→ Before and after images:
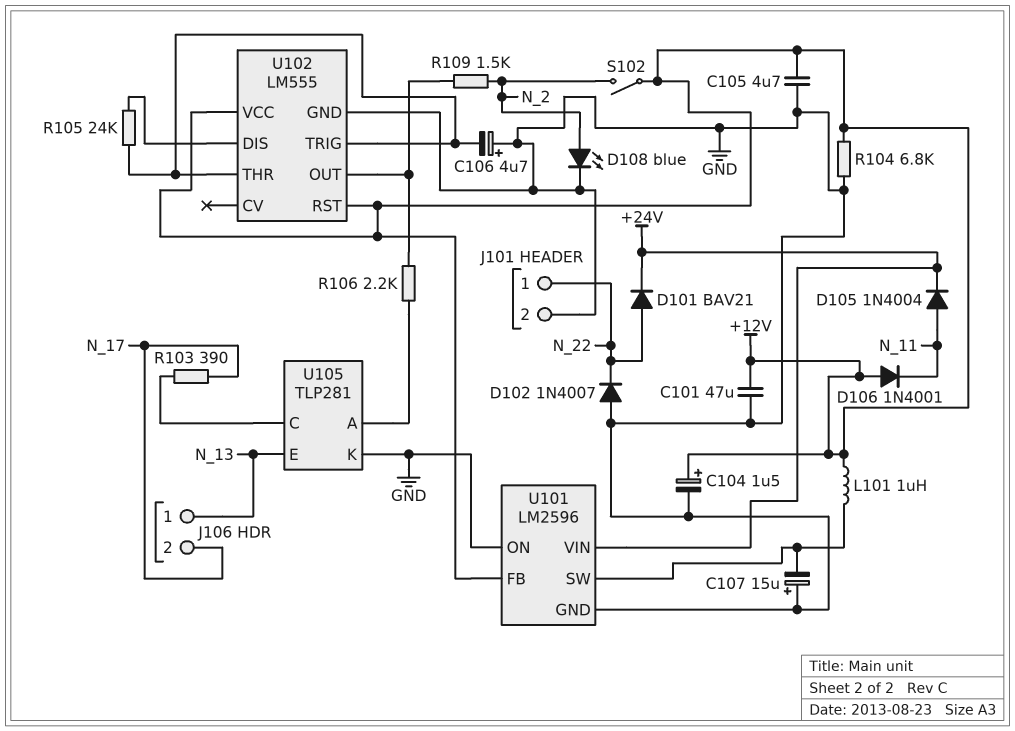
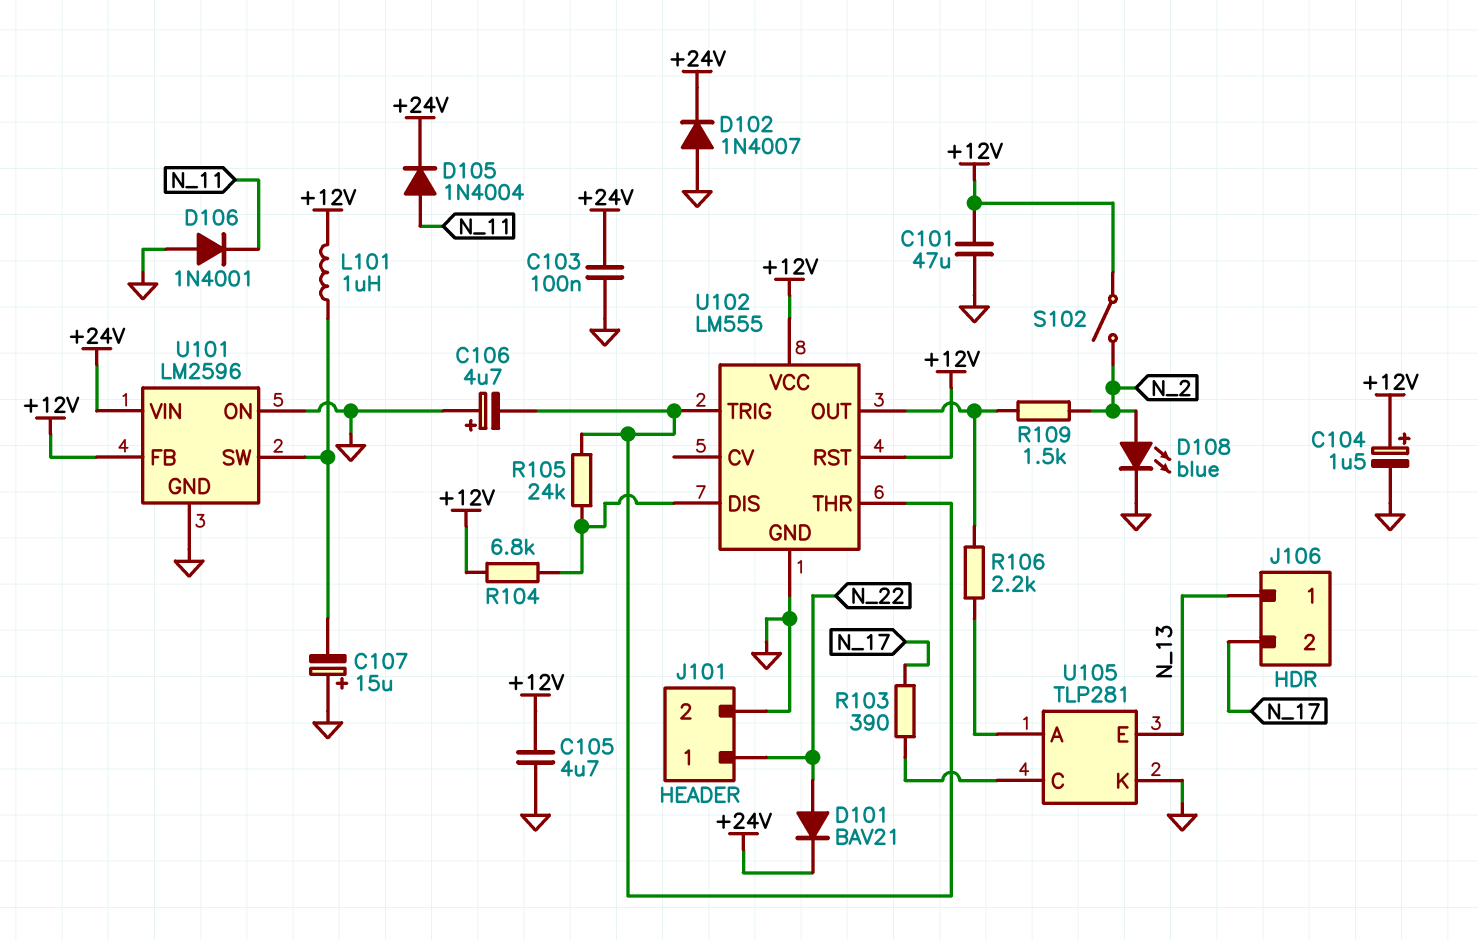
C103: none -> 100nF (+24V, GND)
D102: diode 1N4007 (A GND, K N_22) -> diode 1N4007 (A GND, K +24V)
D106: diode 1N4001 (A +12V, K N_11) -> diode 1N4001 (A GND, K N_11)
R104: 6.8k (+12V, GND) -> 6.8k (+12V, U102/DIS)

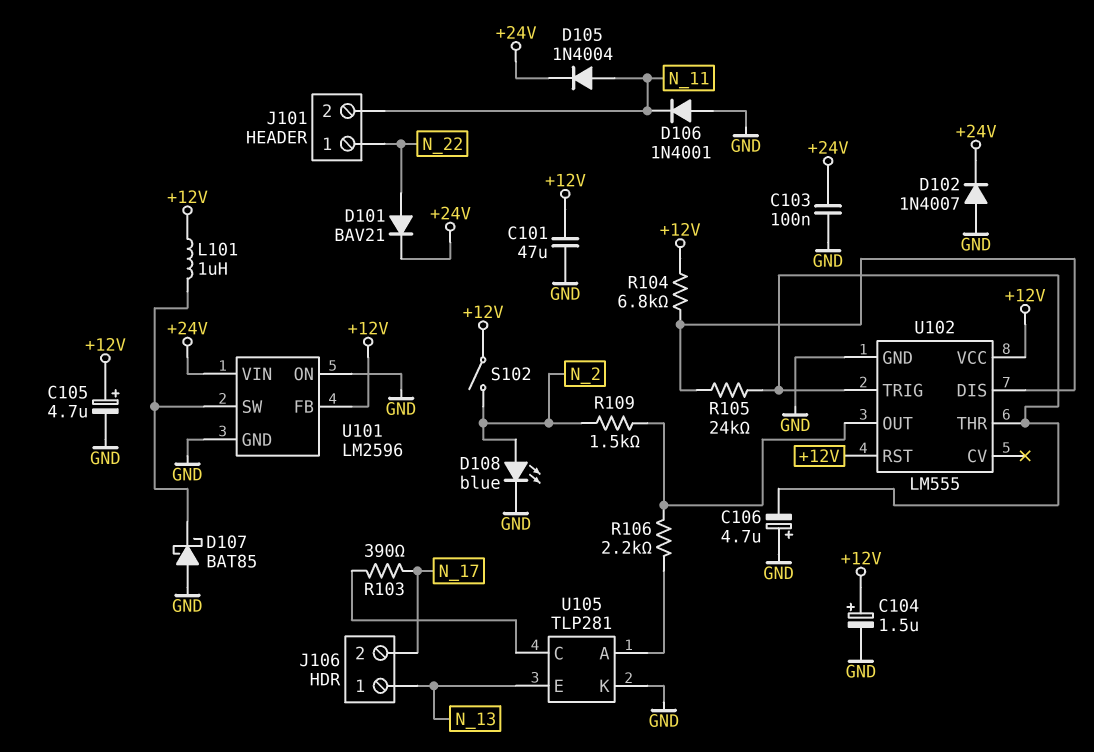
C105: 4.7uF (+12V, GND) -> 4.7uF (plus +12V, minus GND)
C107: 15uF (plus GND, minus U101/SW) -> none
D107: none -> schottky BAT85 (A GND, K U101/SW)
J101 pin 2: GND -> N_11

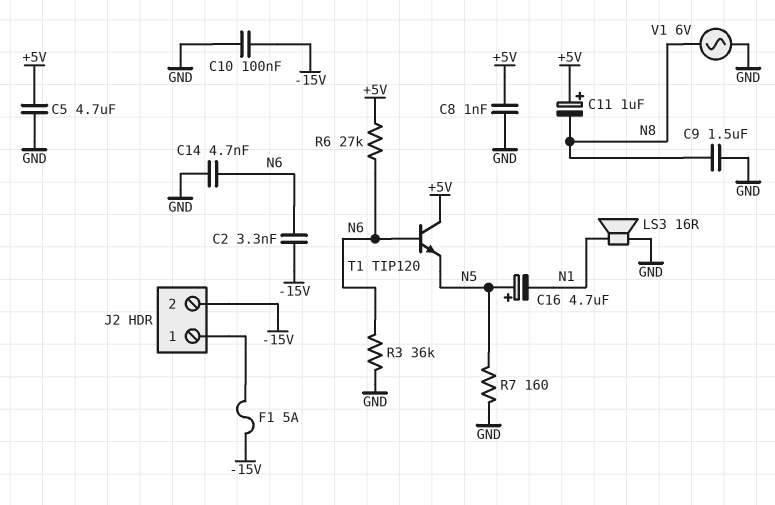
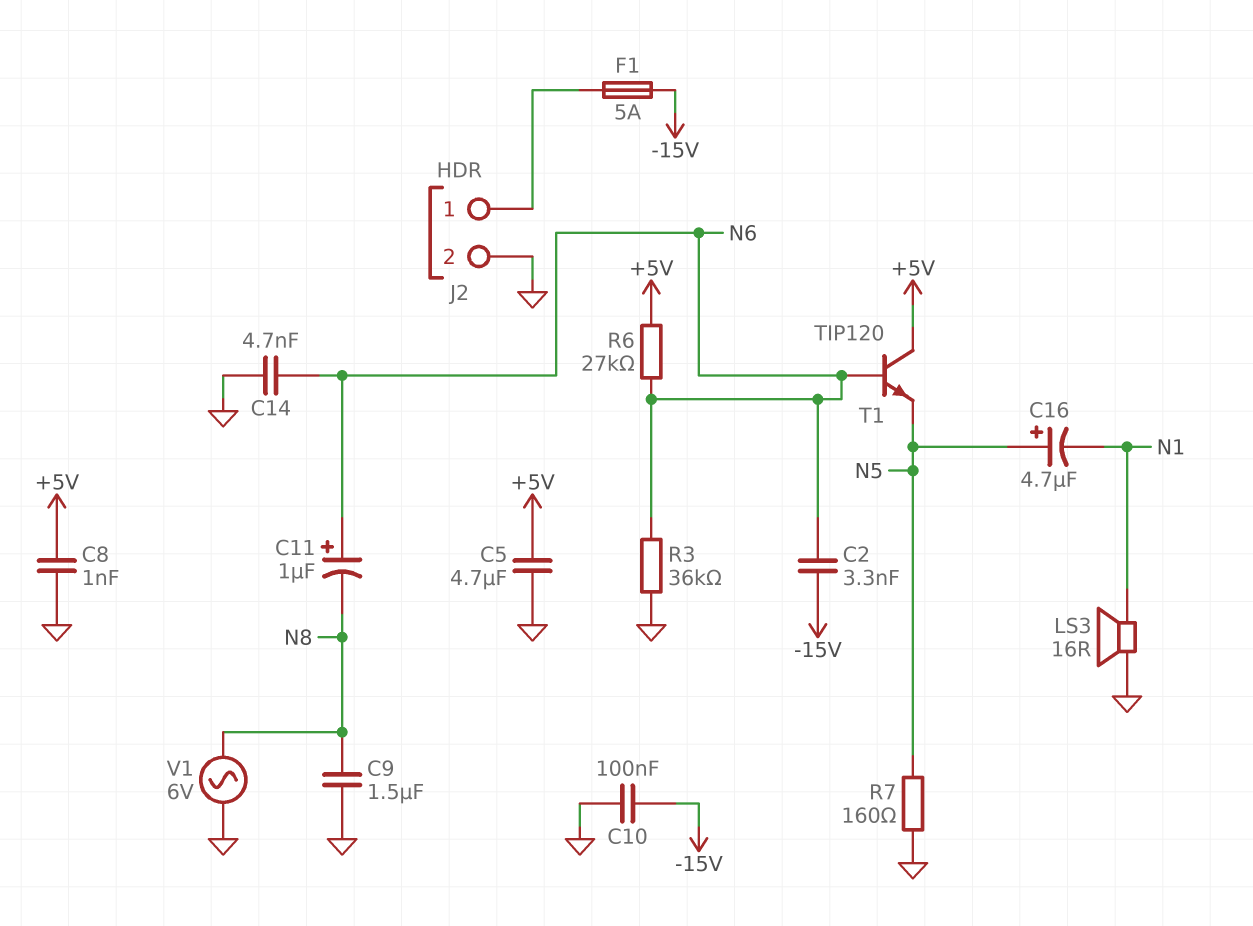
C11: 1uF (plus +5V, minus N8) -> 1uF (plus N6, minus N8)
J2 pin 2: -15V -> GND

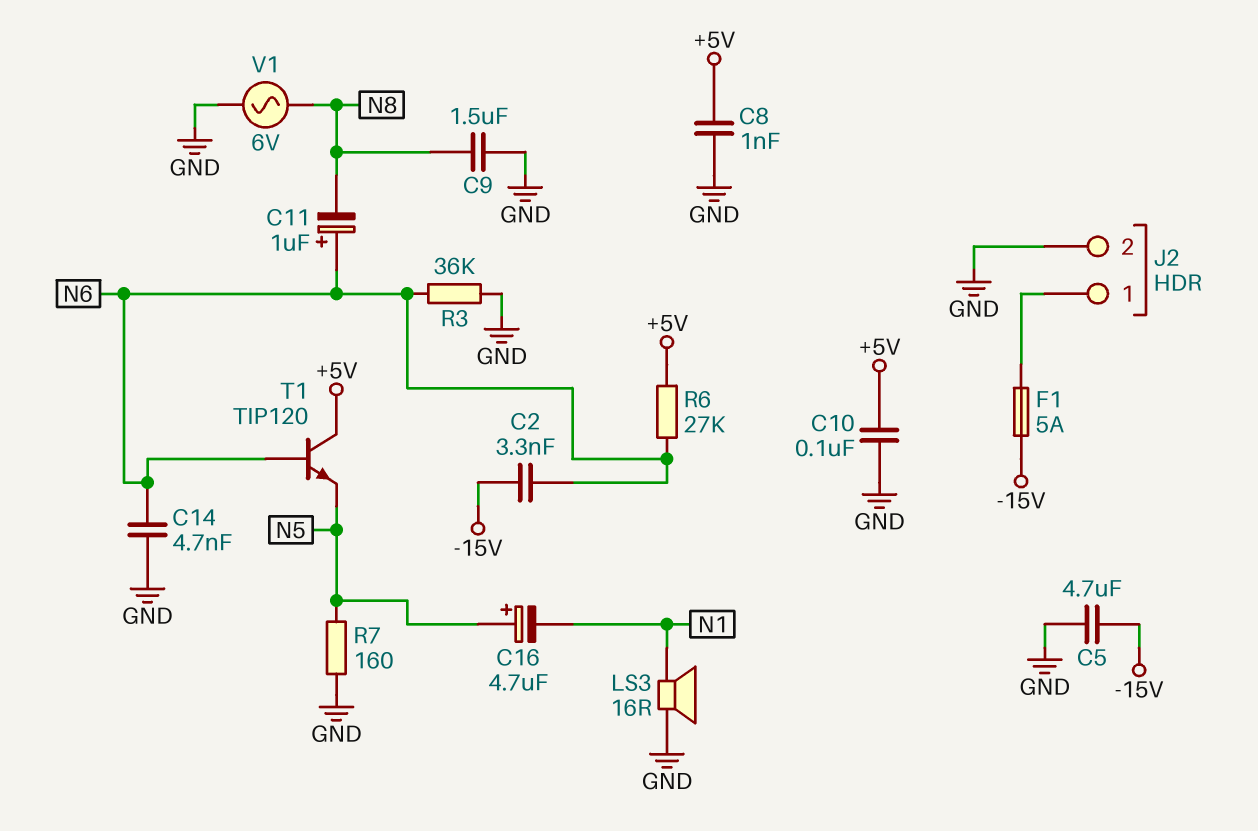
C5: 4.7uF (+5V, GND) -> 4.7uF (-15V, GND)
C10: 100nF (-15V, GND) -> 100nF (+5V, GND)

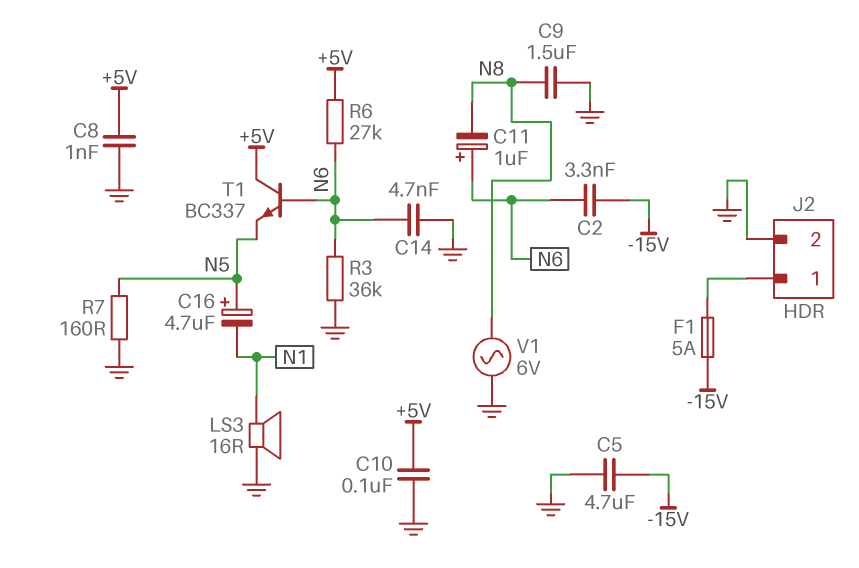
T1: NPN TIP120 (B N6, C +5V, E N5) -> NPN BC337 (B N6, C +5V, E N5)

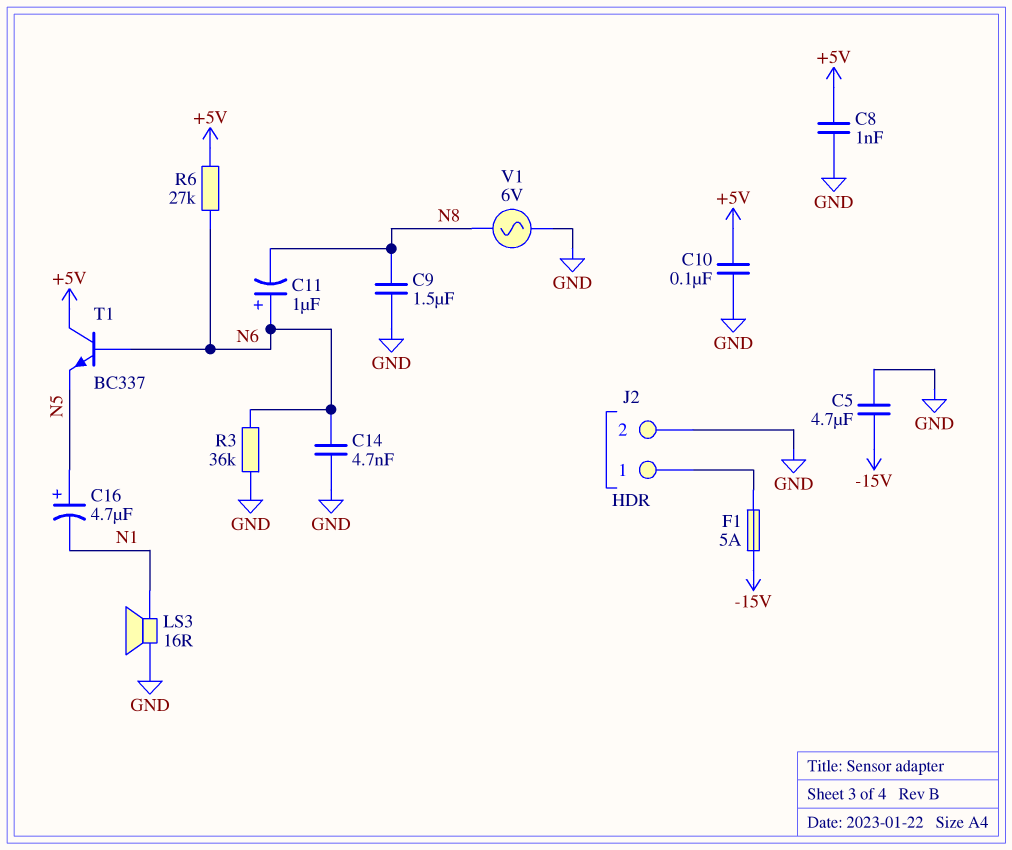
C2: 3.3nF (-15V, N6) -> none
R7: 160 (GND, N5) -> none

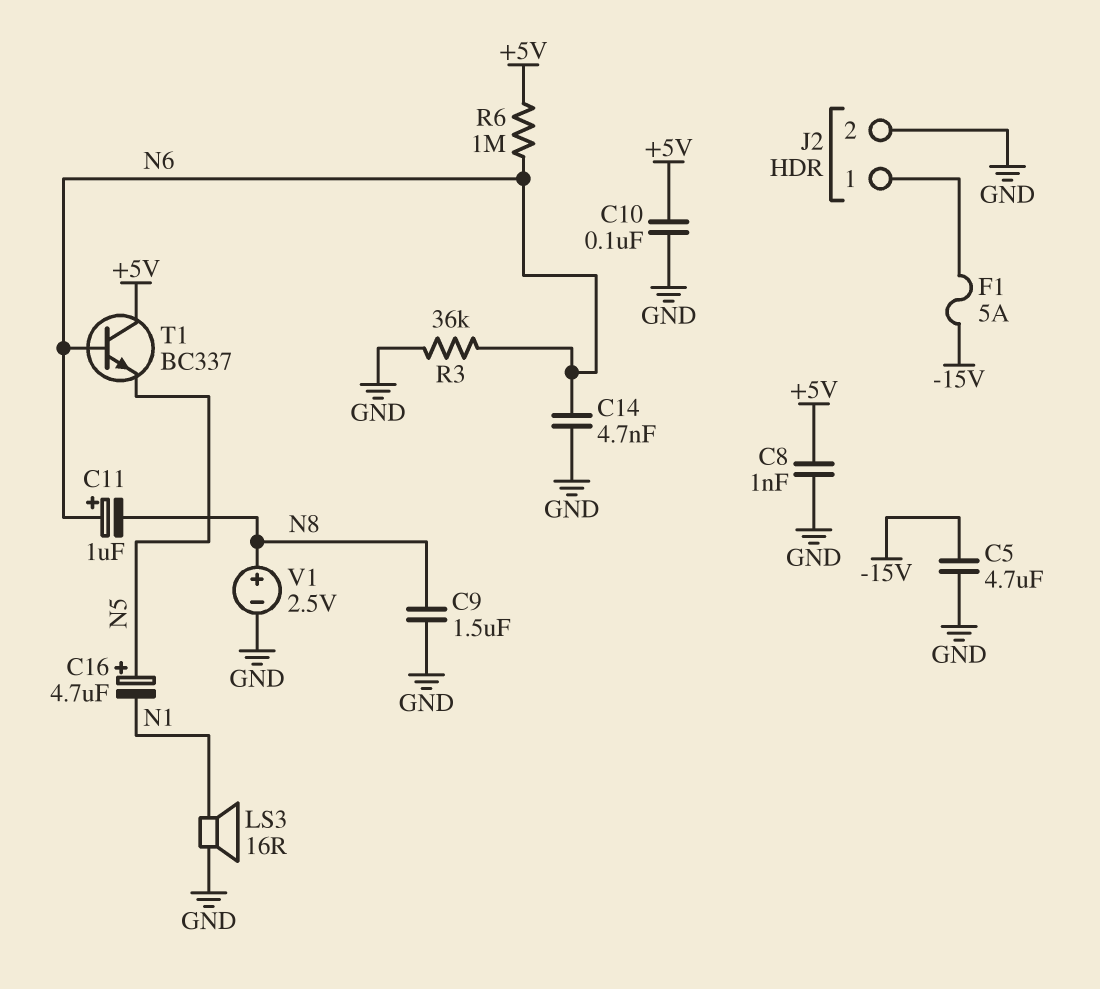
R6: 27k (+5V, N6) -> 1M (+5V, N6)
V1: AC 6V (GND, N8) -> 2.5V (plus N8, minus GND)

→ Aim of the exercise: In the copy, include every line of the entries above exactly and none of the pictures.

→ Result of this task:
C103: none -> 100nF (+24V, GND)
D102: diode 1N4007 (A GND, K N_22) -> diode 1N4007 (A GND, K +24V)
D106: diode 1N4001 (A +12V, K N_11) -> diode 1N4001 (A GND, K N_11)
R104: 6.8k (+12V, GND) -> 6.8k (+12V, U102/DIS)

C105: 4.7uF (+12V, GND) -> 4.7uF (plus +12V, minus GND)
C107: 15uF (plus GND, minus U101/SW) -> none
D107: none -> schottky BAT85 (A GND, K U101/SW)
J101 pin 2: GND -> N_11

C11: 1uF (plus +5V, minus N8) -> 1uF (plus N6, minus N8)
J2 pin 2: -15V -> GND

C5: 4.7uF (+5V, GND) -> 4.7uF (-15V, GND)
C10: 100nF (-15V, GND) -> 100nF (+5V, GND)

T1: NPN TIP120 (B N6, C +5V, E N5) -> NPN BC337 (B N6, C +5V, E N5)

C2: 3.3nF (-15V, N6) -> none
R7: 160 (GND, N5) -> none

R6: 27k (+5V, N6) -> 1M (+5V, N6)
V1: AC 6V (GND, N8) -> 2.5V (plus N8, minus GND)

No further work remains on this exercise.